_Prompt_. Each line from the one holding "V2: AC 2V (AC1, AC2) -> AC 10mV (AC1, AC2)" to the last line below must be restated word for word, and no picture may be included.

_Data_.
[Start of section]
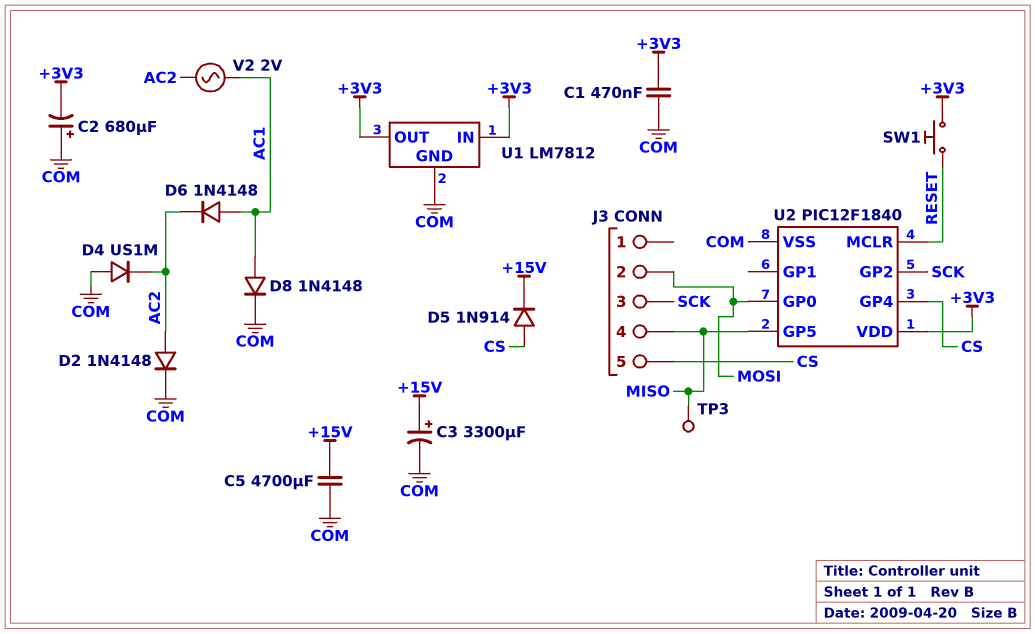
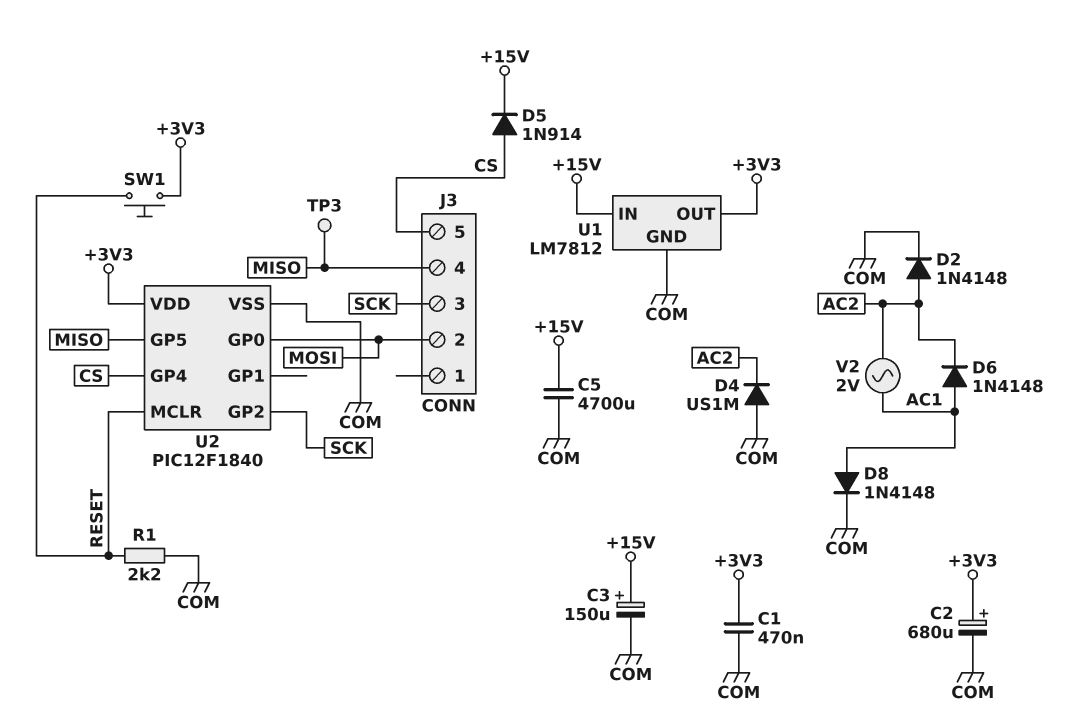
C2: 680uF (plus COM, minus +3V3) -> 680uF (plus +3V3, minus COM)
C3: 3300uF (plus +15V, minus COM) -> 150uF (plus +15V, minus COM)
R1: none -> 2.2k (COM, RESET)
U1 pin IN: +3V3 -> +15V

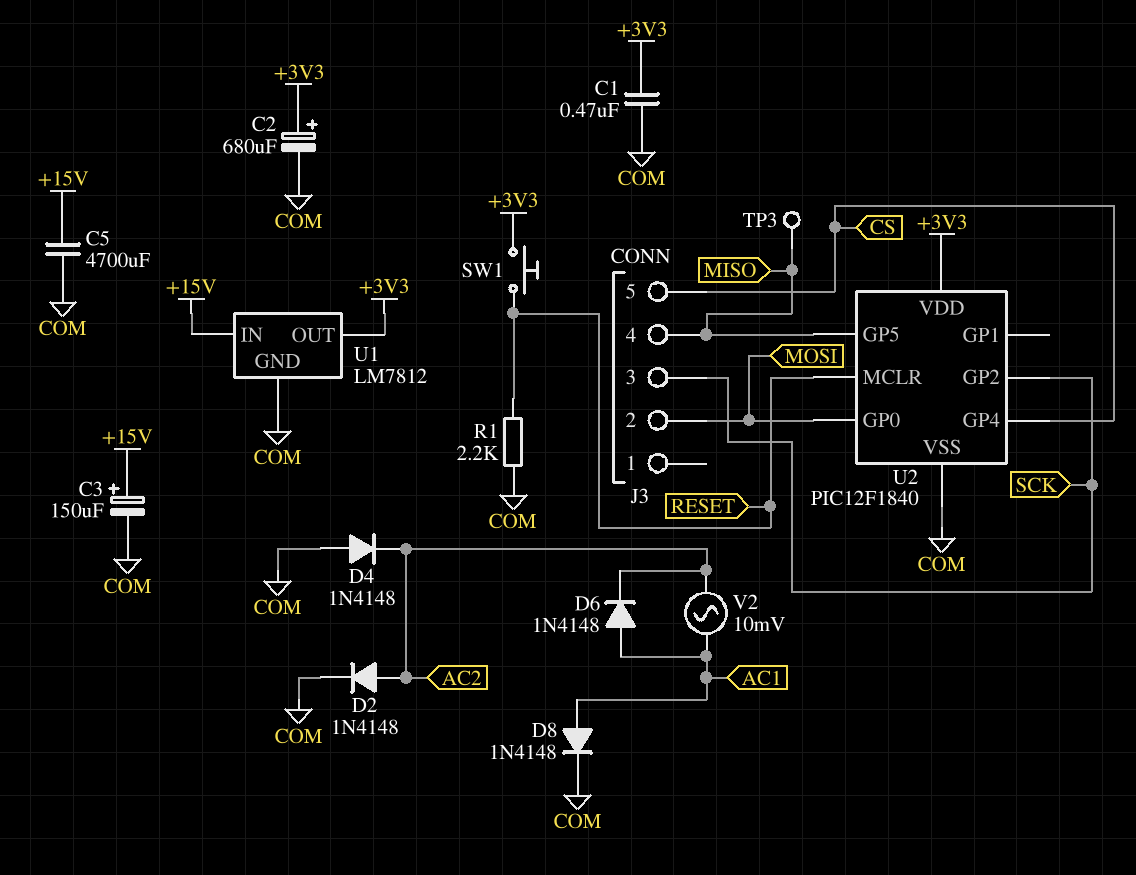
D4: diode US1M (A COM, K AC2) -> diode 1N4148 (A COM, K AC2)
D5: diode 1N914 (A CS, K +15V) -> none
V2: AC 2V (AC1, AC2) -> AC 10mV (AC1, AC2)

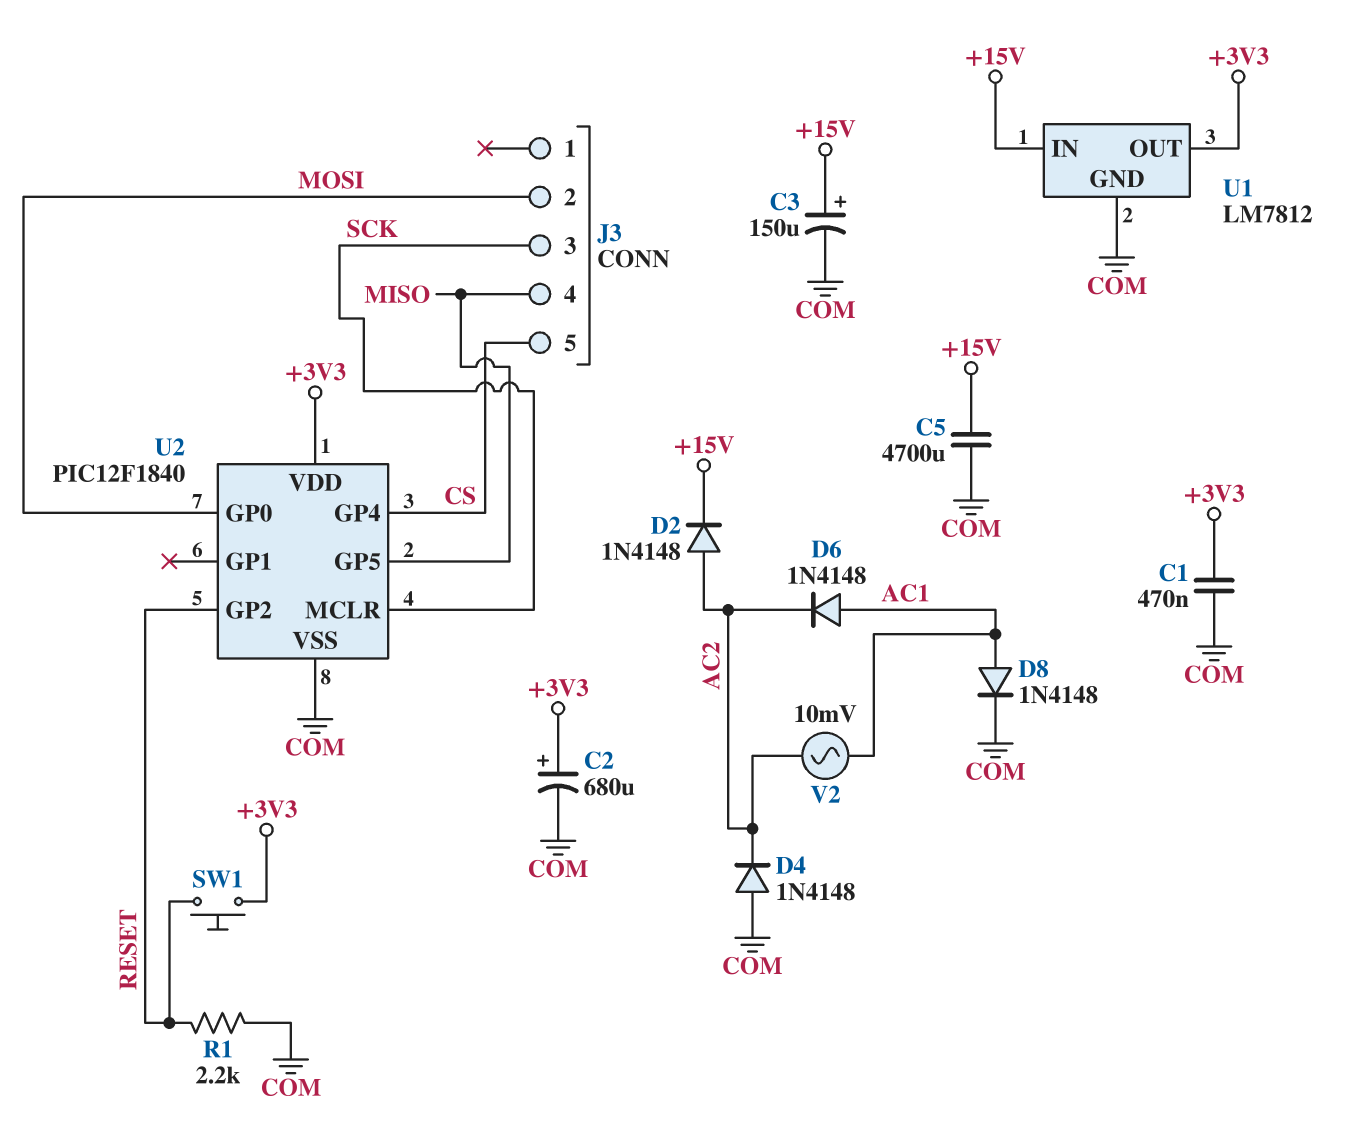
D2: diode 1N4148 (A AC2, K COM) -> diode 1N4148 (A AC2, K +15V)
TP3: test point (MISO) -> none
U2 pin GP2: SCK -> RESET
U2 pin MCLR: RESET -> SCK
[End of section]
_Answer box_.
V2: AC 2V (AC1, AC2) -> AC 10mV (AC1, AC2)

D2: diode 1N4148 (A AC2, K COM) -> diode 1N4148 (A AC2, K +15V)
TP3: test point (MISO) -> none
U2 pin GP2: SCK -> RESET
U2 pin MCLR: RESET -> SCK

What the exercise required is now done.